→ WHAT IS REQUIRED
Write out all the entries below without any change.

====== INFORMATION GIVEN ======

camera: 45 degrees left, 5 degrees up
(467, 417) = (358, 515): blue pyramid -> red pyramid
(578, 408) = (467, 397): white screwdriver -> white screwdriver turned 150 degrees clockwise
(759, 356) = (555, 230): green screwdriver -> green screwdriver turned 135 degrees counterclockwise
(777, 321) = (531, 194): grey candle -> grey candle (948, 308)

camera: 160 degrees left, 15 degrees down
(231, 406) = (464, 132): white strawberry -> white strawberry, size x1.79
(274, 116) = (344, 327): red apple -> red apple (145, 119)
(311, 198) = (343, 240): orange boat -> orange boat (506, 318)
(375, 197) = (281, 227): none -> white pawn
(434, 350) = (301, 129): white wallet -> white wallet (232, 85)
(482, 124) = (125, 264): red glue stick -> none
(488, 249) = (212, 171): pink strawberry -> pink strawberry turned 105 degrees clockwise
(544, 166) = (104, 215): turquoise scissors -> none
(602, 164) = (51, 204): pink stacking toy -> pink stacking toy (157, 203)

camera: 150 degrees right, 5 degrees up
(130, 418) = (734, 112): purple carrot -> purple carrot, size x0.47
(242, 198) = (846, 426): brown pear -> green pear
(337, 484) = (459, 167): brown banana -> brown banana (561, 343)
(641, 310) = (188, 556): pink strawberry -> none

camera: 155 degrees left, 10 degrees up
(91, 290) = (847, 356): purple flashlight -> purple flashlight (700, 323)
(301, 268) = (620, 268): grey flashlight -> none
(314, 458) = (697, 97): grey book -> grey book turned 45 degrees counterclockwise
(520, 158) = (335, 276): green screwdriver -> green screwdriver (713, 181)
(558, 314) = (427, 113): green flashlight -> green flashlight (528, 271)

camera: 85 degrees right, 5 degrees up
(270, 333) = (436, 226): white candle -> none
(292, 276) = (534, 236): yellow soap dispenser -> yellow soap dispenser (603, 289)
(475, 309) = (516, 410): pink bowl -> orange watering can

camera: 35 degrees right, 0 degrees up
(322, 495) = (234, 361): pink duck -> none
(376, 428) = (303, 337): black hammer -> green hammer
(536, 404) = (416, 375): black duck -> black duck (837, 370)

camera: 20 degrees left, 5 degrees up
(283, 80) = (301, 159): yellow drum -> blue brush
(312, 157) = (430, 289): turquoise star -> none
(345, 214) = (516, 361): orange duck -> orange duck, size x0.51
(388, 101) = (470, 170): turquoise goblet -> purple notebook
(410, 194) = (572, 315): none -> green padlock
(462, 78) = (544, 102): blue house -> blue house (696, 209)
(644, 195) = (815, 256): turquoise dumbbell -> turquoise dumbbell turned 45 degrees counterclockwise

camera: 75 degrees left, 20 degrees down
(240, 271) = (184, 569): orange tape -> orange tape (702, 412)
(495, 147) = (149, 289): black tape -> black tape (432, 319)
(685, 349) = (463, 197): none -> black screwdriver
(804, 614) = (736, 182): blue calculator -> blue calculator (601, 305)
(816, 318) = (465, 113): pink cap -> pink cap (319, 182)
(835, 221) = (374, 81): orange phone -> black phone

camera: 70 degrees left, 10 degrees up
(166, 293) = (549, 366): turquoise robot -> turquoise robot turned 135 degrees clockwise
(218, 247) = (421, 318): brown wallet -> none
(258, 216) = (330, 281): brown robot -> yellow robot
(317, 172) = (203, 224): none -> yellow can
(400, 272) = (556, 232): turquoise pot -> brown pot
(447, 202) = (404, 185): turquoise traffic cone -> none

======

→ OUTPUT FOR THIS TASK
camera: 45 degrees left, 5 degrees up
(467, 417) = (358, 515): blue pyramid -> red pyramid
(578, 408) = (467, 397): white screwdriver -> white screwdriver turned 150 degrees clockwise
(759, 356) = (555, 230): green screwdriver -> green screwdriver turned 135 degrees counterclockwise
(777, 321) = (531, 194): grey candle -> grey candle (948, 308)

camera: 160 degrees left, 15 degrees down
(231, 406) = (464, 132): white strawberry -> white strawberry, size x1.79
(274, 116) = (344, 327): red apple -> red apple (145, 119)
(311, 198) = (343, 240): orange boat -> orange boat (506, 318)
(375, 197) = (281, 227): none -> white pawn
(434, 350) = (301, 129): white wallet -> white wallet (232, 85)
(482, 124) = (125, 264): red glue stick -> none
(488, 249) = (212, 171): pink strawberry -> pink strawberry turned 105 degrees clockwise
(544, 166) = (104, 215): turquoise scissors -> none
(602, 164) = (51, 204): pink stacking toy -> pink stacking toy (157, 203)

camera: 150 degrees right, 5 degrees up
(130, 418) = (734, 112): purple carrot -> purple carrot, size x0.47
(242, 198) = (846, 426): brown pear -> green pear
(337, 484) = (459, 167): brown banana -> brown banana (561, 343)
(641, 310) = (188, 556): pink strawberry -> none

camera: 155 degrees left, 10 degrees up
(91, 290) = (847, 356): purple flashlight -> purple flashlight (700, 323)
(301, 268) = (620, 268): grey flashlight -> none
(314, 458) = (697, 97): grey book -> grey book turned 45 degrees counterclockwise
(520, 158) = (335, 276): green screwdriver -> green screwdriver (713, 181)
(558, 314) = (427, 113): green flashlight -> green flashlight (528, 271)

camera: 85 degrees right, 5 degrees up
(270, 333) = (436, 226): white candle -> none
(292, 276) = (534, 236): yellow soap dispenser -> yellow soap dispenser (603, 289)
(475, 309) = (516, 410): pink bowl -> orange watering can

camera: 35 degrees right, 0 degrees up
(322, 495) = (234, 361): pink duck -> none
(376, 428) = (303, 337): black hammer -> green hammer
(536, 404) = (416, 375): black duck -> black duck (837, 370)

camera: 20 degrees left, 5 degrees up
(283, 80) = (301, 159): yellow drum -> blue brush
(312, 157) = (430, 289): turquoise star -> none
(345, 214) = (516, 361): orange duck -> orange duck, size x0.51
(388, 101) = (470, 170): turquoise goblet -> purple notebook
(410, 194) = (572, 315): none -> green padlock
(462, 78) = (544, 102): blue house -> blue house (696, 209)
(644, 195) = (815, 256): turquoise dumbbell -> turquoise dumbbell turned 45 degrees counterclockwise

camera: 75 degrees left, 20 degrees down
(240, 271) = (184, 569): orange tape -> orange tape (702, 412)
(495, 147) = (149, 289): black tape -> black tape (432, 319)
(685, 349) = (463, 197): none -> black screwdriver
(804, 614) = (736, 182): blue calculator -> blue calculator (601, 305)
(816, 318) = (465, 113): pink cap -> pink cap (319, 182)
(835, 221) = (374, 81): orange phone -> black phone

camera: 70 degrees left, 10 degrees up
(166, 293) = (549, 366): turquoise robot -> turquoise robot turned 135 degrees clockwise
(218, 247) = (421, 318): brown wallet -> none
(258, 216) = (330, 281): brown robot -> yellow robot
(317, 172) = (203, 224): none -> yellow can
(400, 272) = (556, 232): turquoise pot -> brown pot
(447, 202) = (404, 185): turquoise traffic cone -> none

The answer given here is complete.